Records for locating text and elements
★ ★ ★ ★ ★ ★ ★
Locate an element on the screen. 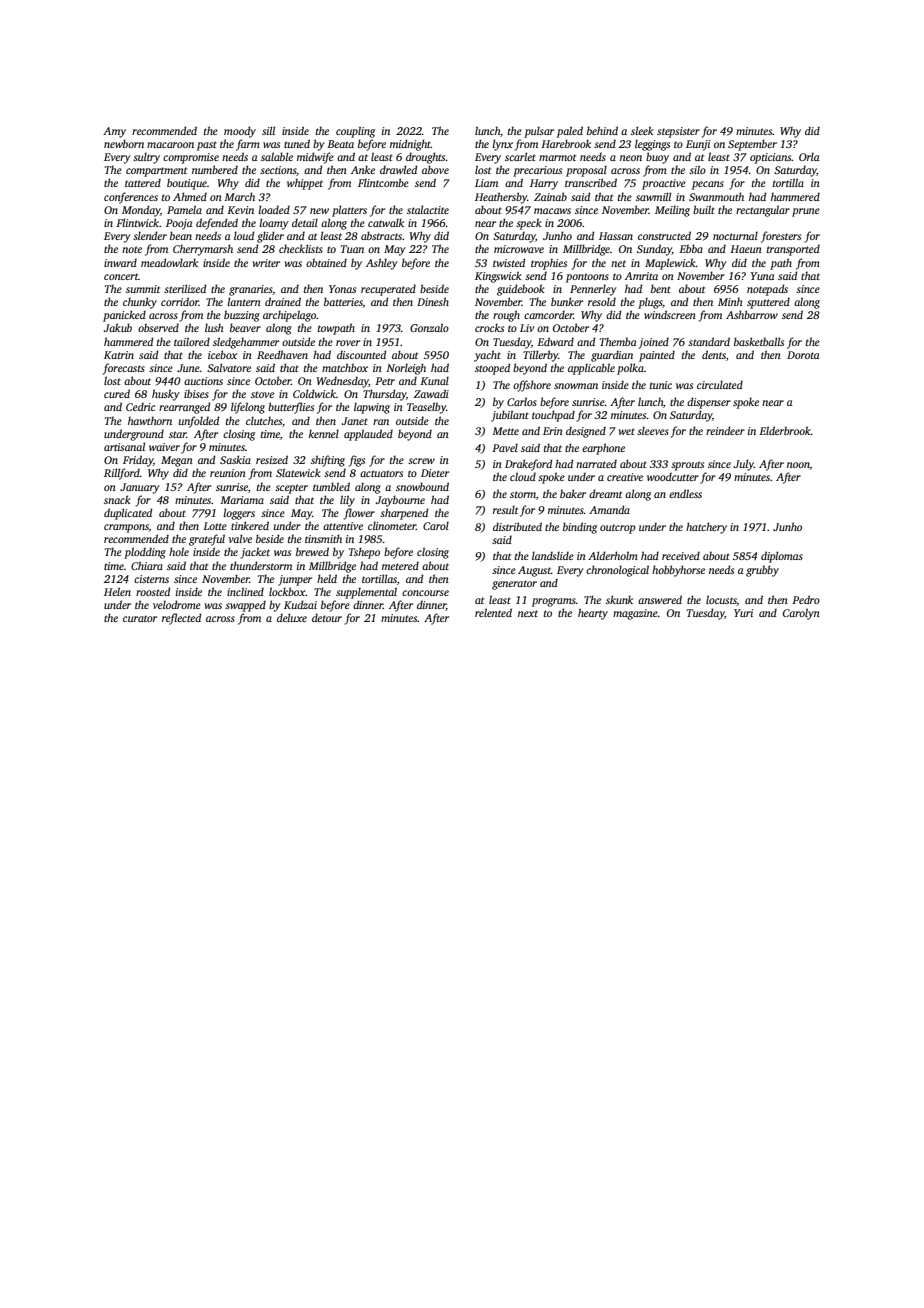 The width and height of the screenshot is (924, 1308). Elderbrook is located at coordinates (785, 430).
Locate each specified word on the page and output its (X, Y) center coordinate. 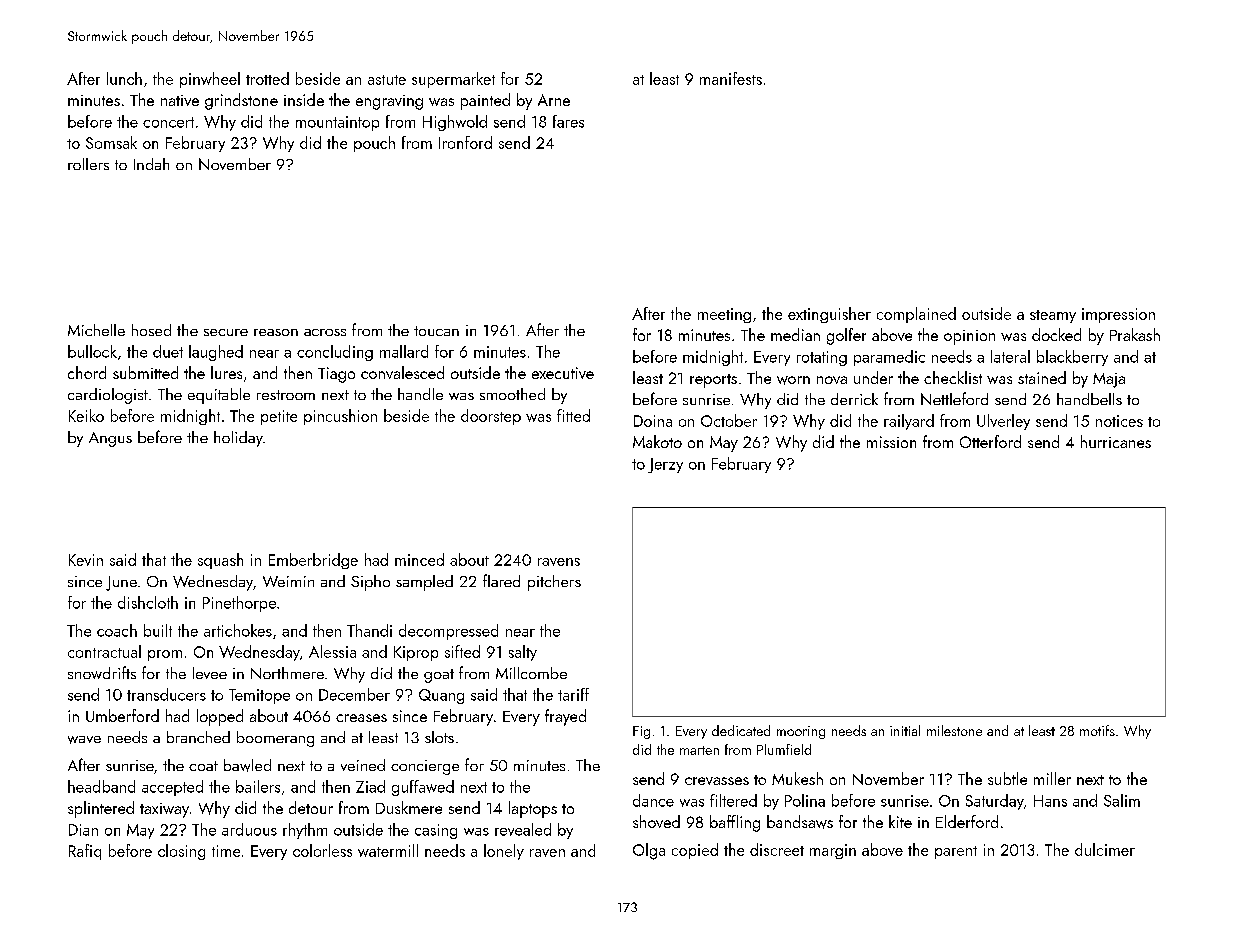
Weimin (288, 581)
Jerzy (665, 465)
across (325, 332)
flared (501, 580)
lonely (504, 852)
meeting (724, 315)
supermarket (453, 80)
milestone (954, 730)
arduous (249, 829)
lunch (124, 78)
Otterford (990, 441)
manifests (731, 78)
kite (900, 821)
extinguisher (829, 315)
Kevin (86, 560)
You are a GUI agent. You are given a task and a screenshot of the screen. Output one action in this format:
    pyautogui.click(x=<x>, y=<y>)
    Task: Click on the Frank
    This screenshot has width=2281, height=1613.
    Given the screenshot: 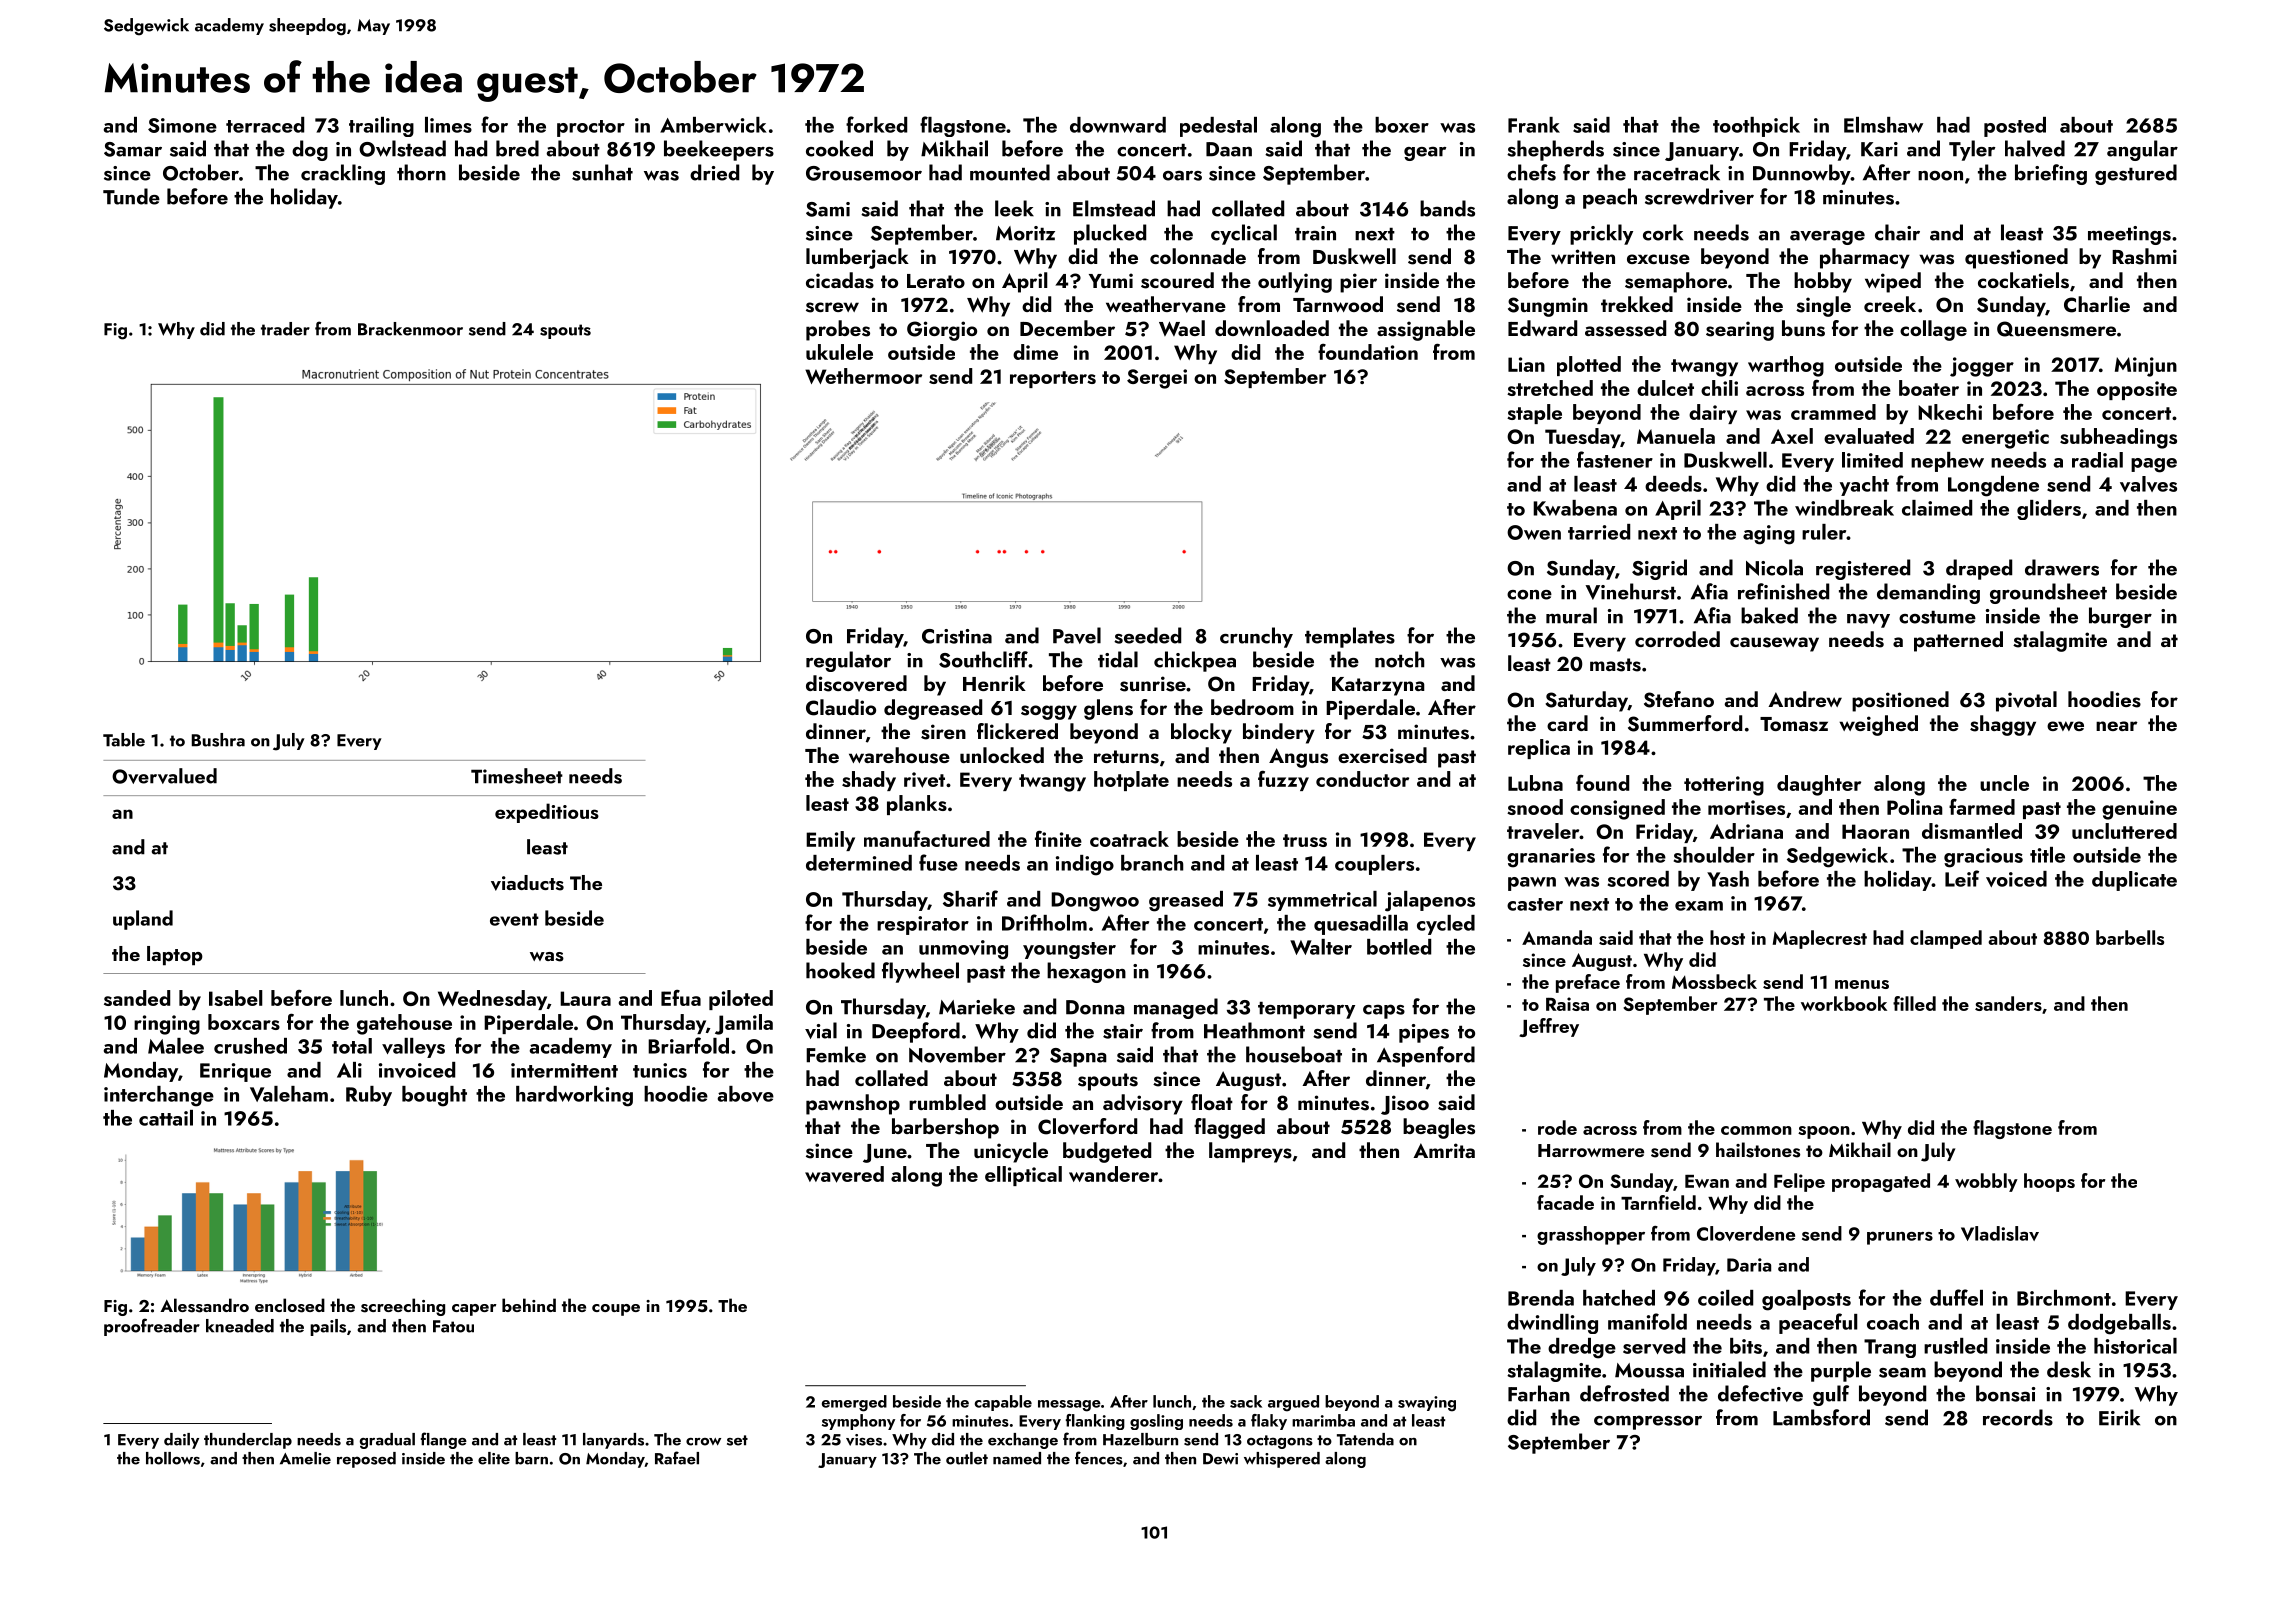 What is the action you would take?
    pyautogui.click(x=1534, y=125)
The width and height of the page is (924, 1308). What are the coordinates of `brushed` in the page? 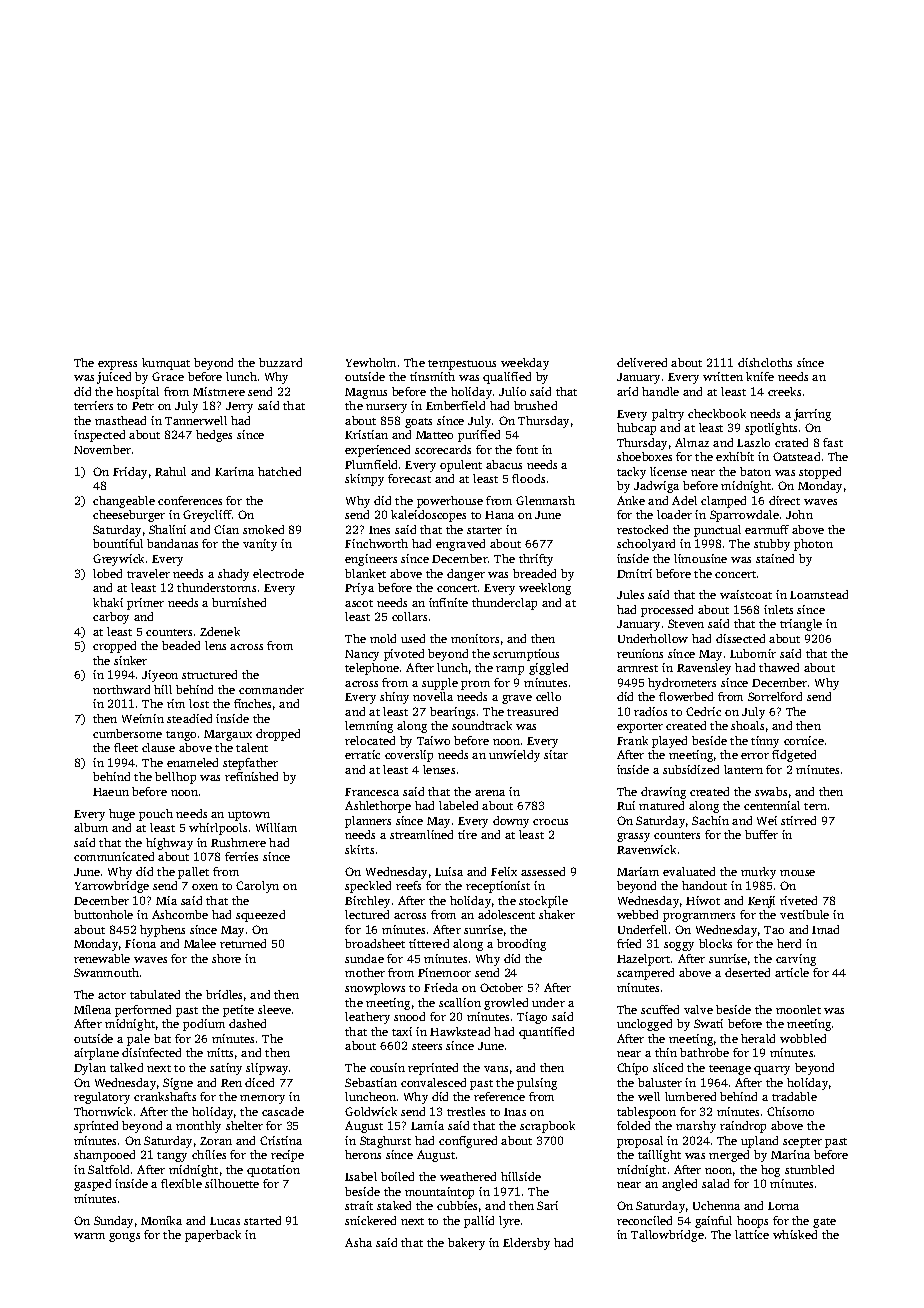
★ ★ ★ ★ ★ ★ ★
> _WHAT IS ASKED_: Can you format the records from the line containing "across (325, 332)" up to and including the line containing "Kevin (86, 560)" as a Markdown table, with a Row column holding the row number and a Line column holding each line, leaving out any blank lines?

> _THE REPLY_:
| Row | Line |
|---|---|
| 1 | across (325, 332) |
| 2 | flared (501, 580) |
| 3 | lonely (504, 852) |
| 4 | meeting (724, 315) |
| 5 | supermarket (453, 80) |
| 6 | milestone (954, 730) |
| 7 | arduous (249, 829) |
| 8 | lunch (124, 78) |
| 9 | Otterford (990, 441) |
| 10 | manifests (731, 78) |
| 11 | kite (900, 821) |
| 12 | extinguisher (829, 315) |
| 13 | Kevin (86, 560) |